## TASK DETAILS
Your reply should be an exact copy of every entry, with the pictures removed.

## SOURCE MATERIAL
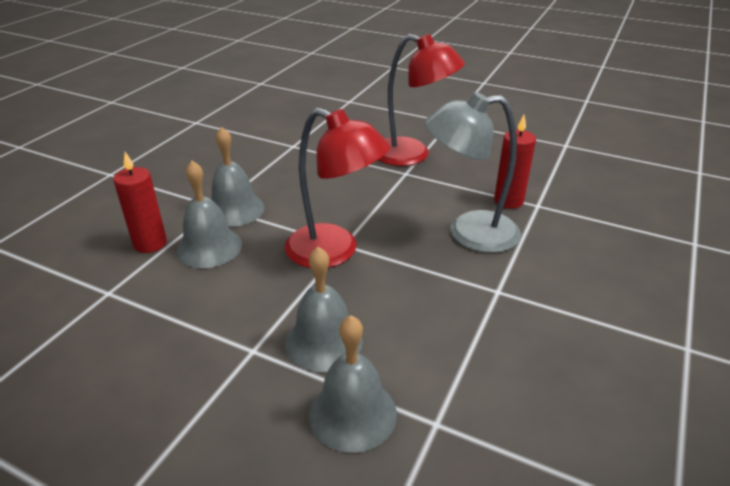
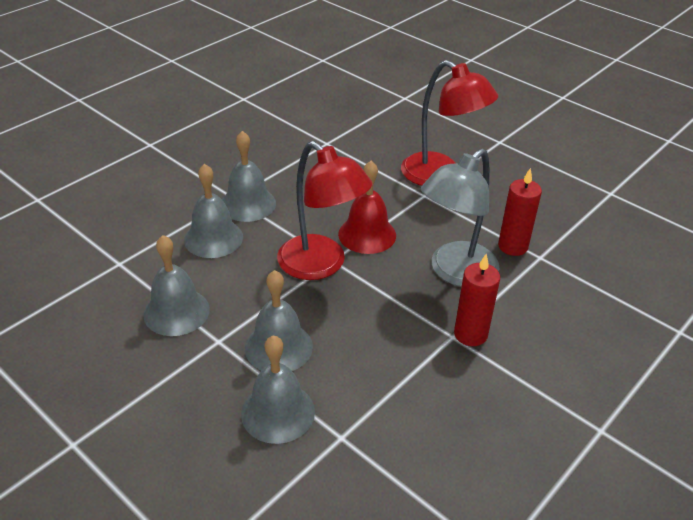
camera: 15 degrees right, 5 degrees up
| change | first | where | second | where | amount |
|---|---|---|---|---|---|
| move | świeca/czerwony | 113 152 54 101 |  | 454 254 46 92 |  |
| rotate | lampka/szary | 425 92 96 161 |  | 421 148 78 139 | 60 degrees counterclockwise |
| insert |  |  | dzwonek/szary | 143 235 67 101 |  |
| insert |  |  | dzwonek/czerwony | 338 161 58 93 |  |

## ANSWER
camera: 15 degrees right, 5 degrees up
| change | first | where | second | where | amount |
|---|---|---|---|---|---|
| move | świeca/czerwony | 113 152 54 101 |  | 454 254 46 92 |  |
| rotate | lampka/szary | 425 92 96 161 |  | 421 148 78 139 | 60 degrees counterclockwise |
| insert |  |  | dzwonek/szary | 143 235 67 101 |  |
| insert |  |  | dzwonek/czerwony | 338 161 58 93 |  |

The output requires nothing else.